TRY IT:
Lines with the word "right" are the ones wanted. Copy each of them from the entries below.

DATASET CONTENT:
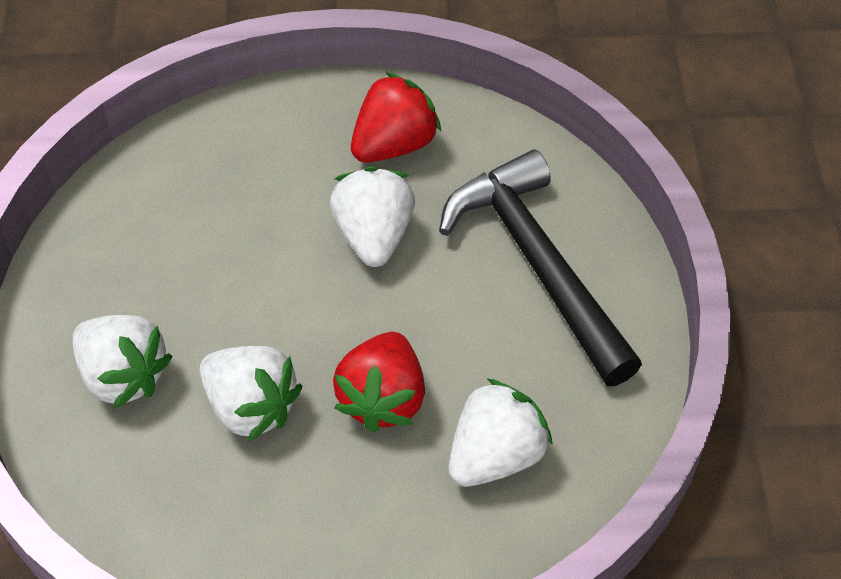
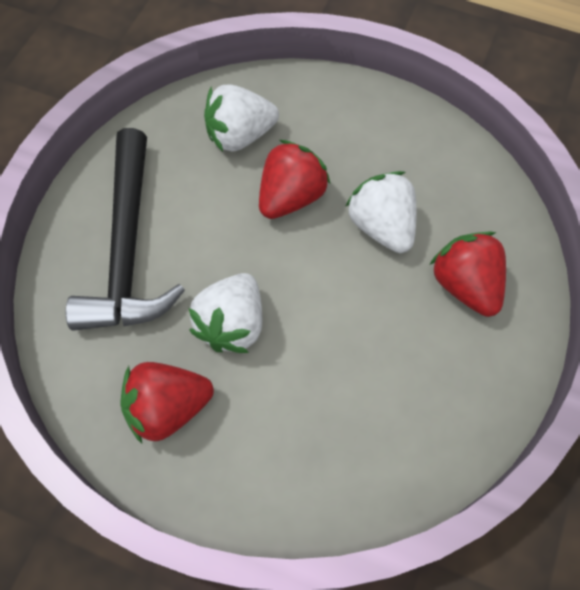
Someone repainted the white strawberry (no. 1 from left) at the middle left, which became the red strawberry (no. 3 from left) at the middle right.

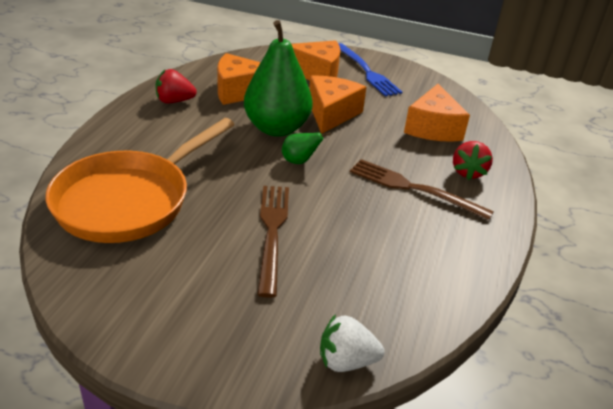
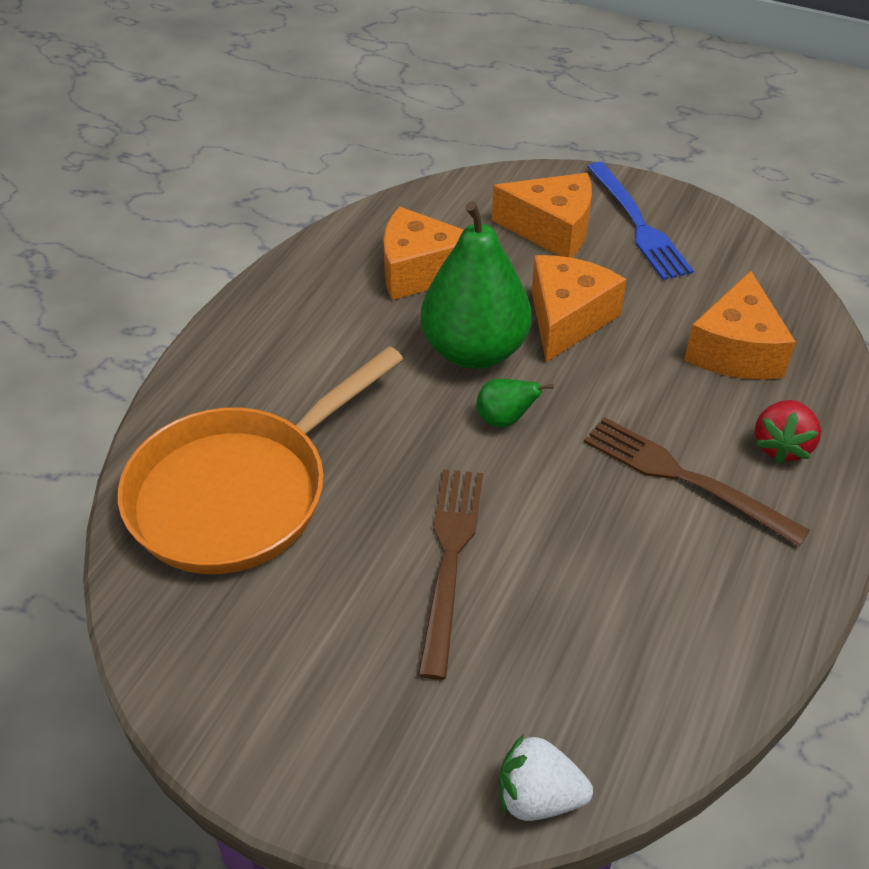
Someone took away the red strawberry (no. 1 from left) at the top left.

==

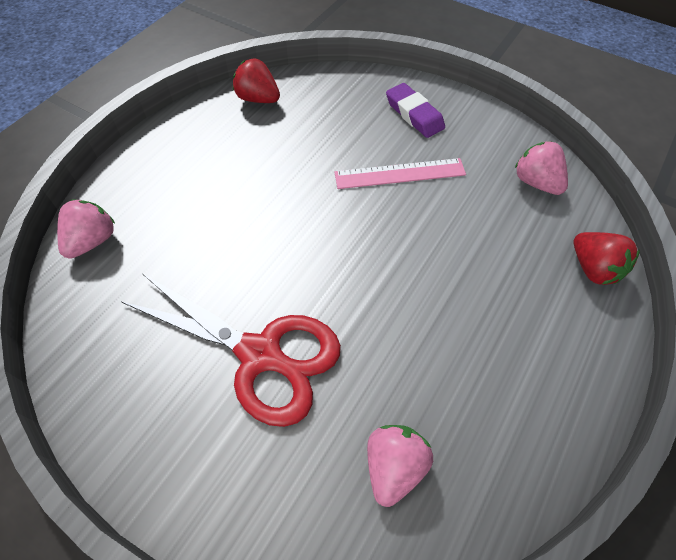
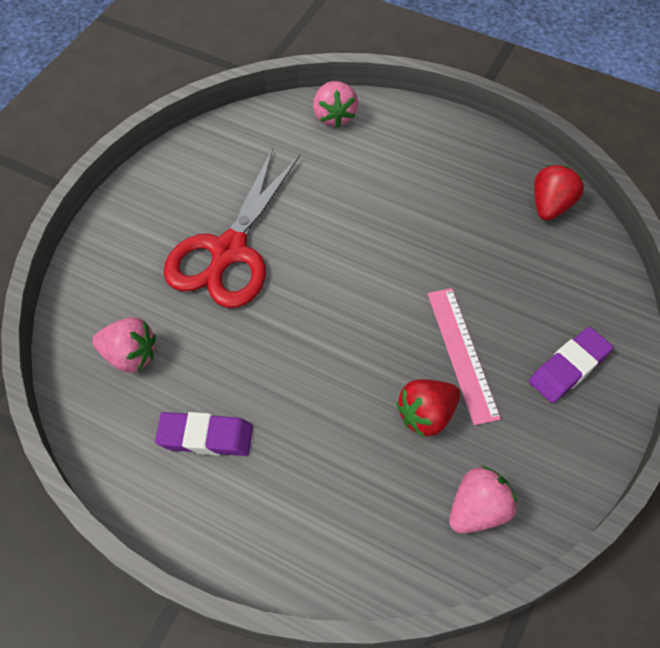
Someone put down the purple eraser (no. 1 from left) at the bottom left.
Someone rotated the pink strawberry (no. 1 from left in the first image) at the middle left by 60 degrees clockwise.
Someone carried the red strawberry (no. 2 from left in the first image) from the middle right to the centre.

YOUR RESPONSE:
Someone repainted the white strawberry (no. 1 from left) at the middle left, which became the red strawberry (no. 3 from left) at the middle right.
Someone carried the red strawberry (no. 2 from left in the first image) from the middle right to the centre.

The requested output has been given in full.